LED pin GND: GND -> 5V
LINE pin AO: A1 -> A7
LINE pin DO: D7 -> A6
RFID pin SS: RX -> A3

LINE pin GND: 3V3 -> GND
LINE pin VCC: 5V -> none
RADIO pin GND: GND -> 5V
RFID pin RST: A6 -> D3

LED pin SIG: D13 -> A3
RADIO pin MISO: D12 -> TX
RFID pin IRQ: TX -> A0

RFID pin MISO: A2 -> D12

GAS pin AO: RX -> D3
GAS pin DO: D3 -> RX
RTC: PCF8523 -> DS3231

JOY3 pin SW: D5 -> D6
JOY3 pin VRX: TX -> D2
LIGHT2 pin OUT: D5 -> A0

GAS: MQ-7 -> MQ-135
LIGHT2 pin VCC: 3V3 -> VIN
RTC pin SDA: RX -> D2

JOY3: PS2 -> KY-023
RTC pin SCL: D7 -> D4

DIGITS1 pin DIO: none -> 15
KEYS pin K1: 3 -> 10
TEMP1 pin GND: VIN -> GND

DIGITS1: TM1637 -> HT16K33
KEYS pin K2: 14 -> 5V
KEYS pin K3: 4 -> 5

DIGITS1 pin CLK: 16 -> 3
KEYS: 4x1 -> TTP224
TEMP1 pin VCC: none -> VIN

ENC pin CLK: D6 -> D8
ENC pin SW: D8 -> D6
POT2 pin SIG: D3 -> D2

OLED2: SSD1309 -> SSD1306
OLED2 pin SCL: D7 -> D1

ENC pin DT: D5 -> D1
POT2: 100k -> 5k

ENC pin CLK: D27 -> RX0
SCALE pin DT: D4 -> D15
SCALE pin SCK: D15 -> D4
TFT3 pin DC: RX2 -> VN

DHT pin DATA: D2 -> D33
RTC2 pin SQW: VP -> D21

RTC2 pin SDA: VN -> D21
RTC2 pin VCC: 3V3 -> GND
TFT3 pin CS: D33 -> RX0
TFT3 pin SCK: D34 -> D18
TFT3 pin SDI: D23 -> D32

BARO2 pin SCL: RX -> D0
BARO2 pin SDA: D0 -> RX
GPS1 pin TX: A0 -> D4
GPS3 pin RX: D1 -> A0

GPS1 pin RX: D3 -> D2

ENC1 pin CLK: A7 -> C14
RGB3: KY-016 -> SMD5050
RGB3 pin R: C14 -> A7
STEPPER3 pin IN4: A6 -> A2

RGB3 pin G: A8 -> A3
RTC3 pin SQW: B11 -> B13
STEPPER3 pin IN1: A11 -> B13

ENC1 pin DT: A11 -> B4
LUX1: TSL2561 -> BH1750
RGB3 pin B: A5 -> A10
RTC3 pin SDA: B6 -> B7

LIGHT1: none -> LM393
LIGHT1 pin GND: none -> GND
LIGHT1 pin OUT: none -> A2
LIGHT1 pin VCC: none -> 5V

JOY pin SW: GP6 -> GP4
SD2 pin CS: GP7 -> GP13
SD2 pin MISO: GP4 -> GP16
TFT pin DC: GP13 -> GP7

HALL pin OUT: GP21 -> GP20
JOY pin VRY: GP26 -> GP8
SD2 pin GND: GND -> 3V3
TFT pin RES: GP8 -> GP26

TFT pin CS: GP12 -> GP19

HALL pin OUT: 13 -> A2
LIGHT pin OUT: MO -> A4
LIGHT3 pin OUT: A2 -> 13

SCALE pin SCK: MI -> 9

• WHAT NEEDS TO BE DONE: Using the entries above, repeat only the lines from the one containing "LIGHT2 pin OUT: D5 -> A0" through the one containing "RTC2 pin SDA: VN -> D21", end lines included.

• ANSWER BOX:
LIGHT2 pin OUT: D5 -> A0

GAS: MQ-7 -> MQ-135
LIGHT2 pin VCC: 3V3 -> VIN
RTC pin SDA: RX -> D2

JOY3: PS2 -> KY-023
RTC pin SCL: D7 -> D4

DIGITS1 pin DIO: none -> 15
KEYS pin K1: 3 -> 10
TEMP1 pin GND: VIN -> GND

DIGITS1: TM1637 -> HT16K33
KEYS pin K2: 14 -> 5V
KEYS pin K3: 4 -> 5

DIGITS1 pin CLK: 16 -> 3
KEYS: 4x1 -> TTP224
TEMP1 pin VCC: none -> VIN

ENC pin CLK: D6 -> D8
ENC pin SW: D8 -> D6
POT2 pin SIG: D3 -> D2

OLED2: SSD1309 -> SSD1306
OLED2 pin SCL: D7 -> D1

ENC pin DT: D5 -> D1
POT2: 100k -> 5k

ENC pin CLK: D27 -> RX0
SCALE pin DT: D4 -> D15
SCALE pin SCK: D15 -> D4
TFT3 pin DC: RX2 -> VN

DHT pin DATA: D2 -> D33
RTC2 pin SQW: VP -> D21

RTC2 pin SDA: VN -> D21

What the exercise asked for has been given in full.